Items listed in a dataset

———

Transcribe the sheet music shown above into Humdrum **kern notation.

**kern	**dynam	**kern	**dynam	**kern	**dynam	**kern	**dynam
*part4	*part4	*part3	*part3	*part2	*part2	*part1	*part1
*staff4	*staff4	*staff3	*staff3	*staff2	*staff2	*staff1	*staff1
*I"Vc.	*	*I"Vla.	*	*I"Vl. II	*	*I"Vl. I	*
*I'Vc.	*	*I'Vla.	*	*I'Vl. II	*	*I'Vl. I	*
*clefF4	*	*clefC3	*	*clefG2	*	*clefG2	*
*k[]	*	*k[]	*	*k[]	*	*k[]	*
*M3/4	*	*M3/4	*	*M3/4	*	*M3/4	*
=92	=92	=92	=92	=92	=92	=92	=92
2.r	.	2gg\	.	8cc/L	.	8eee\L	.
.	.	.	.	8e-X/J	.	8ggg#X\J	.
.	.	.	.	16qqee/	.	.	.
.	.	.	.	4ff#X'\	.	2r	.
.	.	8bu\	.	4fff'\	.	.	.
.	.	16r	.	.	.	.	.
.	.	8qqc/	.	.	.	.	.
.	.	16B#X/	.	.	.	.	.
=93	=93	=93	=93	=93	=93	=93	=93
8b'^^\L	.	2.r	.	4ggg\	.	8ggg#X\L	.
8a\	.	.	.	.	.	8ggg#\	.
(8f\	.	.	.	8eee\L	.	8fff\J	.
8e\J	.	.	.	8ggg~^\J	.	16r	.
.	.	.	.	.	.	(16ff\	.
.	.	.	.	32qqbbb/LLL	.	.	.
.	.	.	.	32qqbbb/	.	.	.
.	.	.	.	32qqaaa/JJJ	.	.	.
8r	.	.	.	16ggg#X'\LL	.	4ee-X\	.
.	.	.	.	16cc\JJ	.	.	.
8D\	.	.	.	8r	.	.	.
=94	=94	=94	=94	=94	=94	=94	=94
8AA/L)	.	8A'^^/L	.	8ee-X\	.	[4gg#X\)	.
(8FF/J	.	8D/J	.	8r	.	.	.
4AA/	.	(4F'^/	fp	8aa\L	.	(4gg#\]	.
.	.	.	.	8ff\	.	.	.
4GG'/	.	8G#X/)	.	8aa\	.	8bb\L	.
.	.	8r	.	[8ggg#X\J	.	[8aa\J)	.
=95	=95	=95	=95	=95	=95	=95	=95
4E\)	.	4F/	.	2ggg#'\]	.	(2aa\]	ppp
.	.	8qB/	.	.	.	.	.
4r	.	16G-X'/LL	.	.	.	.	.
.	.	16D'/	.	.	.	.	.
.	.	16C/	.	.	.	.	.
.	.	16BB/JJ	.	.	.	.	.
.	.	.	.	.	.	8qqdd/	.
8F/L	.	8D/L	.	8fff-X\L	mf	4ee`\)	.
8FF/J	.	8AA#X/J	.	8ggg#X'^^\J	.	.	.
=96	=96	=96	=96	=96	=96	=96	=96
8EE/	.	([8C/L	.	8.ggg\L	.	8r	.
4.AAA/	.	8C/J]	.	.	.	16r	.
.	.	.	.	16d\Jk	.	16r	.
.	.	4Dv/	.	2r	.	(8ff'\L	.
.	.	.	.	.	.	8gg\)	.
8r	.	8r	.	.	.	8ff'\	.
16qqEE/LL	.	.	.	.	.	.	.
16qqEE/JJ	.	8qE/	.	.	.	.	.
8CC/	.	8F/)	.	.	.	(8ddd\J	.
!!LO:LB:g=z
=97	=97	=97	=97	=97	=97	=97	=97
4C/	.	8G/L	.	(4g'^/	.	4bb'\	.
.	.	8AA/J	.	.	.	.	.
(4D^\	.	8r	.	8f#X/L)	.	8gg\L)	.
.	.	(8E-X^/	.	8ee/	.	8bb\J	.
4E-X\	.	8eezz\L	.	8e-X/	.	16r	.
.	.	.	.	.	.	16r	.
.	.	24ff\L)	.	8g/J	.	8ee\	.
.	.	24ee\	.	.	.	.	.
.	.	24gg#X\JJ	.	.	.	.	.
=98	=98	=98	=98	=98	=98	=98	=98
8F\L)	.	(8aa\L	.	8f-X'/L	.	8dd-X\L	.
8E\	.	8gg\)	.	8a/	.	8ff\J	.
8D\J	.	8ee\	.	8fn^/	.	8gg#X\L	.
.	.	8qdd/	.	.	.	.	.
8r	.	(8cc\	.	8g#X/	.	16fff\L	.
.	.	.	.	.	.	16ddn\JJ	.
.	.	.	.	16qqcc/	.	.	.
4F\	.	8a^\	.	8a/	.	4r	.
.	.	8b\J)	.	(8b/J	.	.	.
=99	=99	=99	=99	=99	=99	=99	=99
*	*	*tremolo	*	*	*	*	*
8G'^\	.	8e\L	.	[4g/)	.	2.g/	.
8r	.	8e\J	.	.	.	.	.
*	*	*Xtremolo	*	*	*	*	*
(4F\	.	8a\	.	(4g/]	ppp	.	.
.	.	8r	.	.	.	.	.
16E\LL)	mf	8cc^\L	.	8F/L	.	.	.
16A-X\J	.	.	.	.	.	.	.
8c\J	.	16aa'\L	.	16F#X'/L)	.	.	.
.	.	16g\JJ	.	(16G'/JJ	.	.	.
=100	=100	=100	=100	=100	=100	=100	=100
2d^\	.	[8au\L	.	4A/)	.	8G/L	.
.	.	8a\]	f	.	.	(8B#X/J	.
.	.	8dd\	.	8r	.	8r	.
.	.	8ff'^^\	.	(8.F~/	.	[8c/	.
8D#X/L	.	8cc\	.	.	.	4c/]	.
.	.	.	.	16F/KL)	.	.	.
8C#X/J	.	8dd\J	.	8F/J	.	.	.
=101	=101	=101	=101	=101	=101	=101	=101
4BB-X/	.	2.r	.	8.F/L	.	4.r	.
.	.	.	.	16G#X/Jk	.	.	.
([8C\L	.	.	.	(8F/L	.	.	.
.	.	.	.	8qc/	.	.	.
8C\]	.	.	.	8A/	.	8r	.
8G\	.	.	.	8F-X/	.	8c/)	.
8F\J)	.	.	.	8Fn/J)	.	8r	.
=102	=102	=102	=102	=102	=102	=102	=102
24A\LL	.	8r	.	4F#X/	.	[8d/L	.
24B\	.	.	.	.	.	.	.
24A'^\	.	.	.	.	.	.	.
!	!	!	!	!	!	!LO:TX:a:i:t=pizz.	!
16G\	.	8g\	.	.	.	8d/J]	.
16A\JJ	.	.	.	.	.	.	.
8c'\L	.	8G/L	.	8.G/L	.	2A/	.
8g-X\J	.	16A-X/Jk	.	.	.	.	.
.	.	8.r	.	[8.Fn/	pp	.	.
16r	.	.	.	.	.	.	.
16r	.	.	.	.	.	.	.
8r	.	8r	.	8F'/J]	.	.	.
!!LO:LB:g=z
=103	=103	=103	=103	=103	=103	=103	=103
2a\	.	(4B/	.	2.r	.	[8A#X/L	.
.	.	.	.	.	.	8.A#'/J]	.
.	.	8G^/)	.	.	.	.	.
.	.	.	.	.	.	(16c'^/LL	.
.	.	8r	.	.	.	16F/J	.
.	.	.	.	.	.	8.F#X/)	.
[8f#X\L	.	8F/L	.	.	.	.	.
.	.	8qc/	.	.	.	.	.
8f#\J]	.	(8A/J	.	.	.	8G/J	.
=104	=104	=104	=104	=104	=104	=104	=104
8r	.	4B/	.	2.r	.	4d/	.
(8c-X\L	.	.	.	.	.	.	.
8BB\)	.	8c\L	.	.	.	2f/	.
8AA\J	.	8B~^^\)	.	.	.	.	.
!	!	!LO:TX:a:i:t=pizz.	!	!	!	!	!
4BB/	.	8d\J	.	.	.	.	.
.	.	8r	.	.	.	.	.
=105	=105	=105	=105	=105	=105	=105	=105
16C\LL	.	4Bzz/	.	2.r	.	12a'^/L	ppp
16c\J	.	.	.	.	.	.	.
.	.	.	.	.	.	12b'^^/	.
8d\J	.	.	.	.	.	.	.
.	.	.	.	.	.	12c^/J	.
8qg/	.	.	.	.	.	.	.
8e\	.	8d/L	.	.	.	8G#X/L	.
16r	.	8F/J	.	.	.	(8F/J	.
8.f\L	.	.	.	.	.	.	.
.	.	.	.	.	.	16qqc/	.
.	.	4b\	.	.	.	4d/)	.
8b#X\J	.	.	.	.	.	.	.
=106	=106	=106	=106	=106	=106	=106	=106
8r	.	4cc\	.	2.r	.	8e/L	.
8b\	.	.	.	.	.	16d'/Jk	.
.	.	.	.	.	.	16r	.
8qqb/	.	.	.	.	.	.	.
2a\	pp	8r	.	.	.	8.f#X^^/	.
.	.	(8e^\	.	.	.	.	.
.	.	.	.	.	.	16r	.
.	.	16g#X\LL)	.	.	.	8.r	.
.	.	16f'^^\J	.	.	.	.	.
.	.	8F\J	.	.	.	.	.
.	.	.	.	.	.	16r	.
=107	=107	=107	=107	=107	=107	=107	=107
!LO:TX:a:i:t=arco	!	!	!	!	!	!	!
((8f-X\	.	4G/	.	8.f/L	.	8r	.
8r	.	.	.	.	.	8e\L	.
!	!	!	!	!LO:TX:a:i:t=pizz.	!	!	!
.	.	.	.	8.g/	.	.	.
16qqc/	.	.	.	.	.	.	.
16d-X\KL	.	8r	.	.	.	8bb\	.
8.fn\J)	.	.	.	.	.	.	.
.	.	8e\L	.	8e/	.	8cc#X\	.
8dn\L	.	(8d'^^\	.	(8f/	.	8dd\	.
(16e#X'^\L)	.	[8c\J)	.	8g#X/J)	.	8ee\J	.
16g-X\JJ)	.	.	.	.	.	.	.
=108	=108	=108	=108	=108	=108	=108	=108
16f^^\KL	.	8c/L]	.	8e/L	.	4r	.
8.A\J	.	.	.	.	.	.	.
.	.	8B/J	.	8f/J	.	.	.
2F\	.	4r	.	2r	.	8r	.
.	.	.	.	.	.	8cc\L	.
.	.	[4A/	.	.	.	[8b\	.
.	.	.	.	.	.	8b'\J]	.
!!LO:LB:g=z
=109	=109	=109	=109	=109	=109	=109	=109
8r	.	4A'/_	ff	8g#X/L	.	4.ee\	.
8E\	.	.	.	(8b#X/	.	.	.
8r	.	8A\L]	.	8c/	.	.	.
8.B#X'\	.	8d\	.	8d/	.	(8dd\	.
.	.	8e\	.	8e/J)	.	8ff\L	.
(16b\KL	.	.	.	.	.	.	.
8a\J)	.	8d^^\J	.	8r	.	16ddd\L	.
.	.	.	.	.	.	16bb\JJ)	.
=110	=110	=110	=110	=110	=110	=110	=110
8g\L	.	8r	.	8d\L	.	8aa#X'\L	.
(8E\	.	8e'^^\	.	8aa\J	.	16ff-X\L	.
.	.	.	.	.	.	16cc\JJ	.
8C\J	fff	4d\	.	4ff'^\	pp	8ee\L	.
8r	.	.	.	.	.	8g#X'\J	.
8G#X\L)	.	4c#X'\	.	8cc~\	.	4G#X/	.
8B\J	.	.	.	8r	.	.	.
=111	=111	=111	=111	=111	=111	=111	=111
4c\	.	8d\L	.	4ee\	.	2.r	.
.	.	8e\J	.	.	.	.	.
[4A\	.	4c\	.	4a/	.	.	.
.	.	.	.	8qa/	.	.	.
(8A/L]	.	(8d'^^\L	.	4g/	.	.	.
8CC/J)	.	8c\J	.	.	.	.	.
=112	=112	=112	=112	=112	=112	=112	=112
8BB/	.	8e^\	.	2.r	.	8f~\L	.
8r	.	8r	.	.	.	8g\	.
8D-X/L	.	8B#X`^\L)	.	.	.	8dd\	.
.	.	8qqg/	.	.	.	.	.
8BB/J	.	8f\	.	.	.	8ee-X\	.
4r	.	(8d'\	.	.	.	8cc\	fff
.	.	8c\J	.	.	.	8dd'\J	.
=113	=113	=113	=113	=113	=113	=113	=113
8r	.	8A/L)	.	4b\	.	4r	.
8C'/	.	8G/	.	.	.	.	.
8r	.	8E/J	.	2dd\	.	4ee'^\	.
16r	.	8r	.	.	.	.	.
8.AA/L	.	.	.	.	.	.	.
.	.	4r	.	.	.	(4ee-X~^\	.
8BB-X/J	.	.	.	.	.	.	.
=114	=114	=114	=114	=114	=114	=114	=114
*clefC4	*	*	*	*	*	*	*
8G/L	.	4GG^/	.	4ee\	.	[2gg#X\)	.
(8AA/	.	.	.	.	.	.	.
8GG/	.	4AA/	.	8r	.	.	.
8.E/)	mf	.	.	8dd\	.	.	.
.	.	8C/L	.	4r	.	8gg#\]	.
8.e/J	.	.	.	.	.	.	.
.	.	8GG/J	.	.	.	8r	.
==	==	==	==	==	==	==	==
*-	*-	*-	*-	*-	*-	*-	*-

———

### [WORK INSTRUCTIONS]
Find each row above that contains the string "pizz" and copy it out in full, treating uppercase and lowercase letters as different.

### [RESPONSE BELOW]
!	!	!	!	!	!	!LO:TX:a:i:t=pizz.	!
!	!	!LO:TX:a:i:t=pizz.	!	!	!	!	!
!	!	!	!	!LO:TX:a:i:t=pizz.	!	!	!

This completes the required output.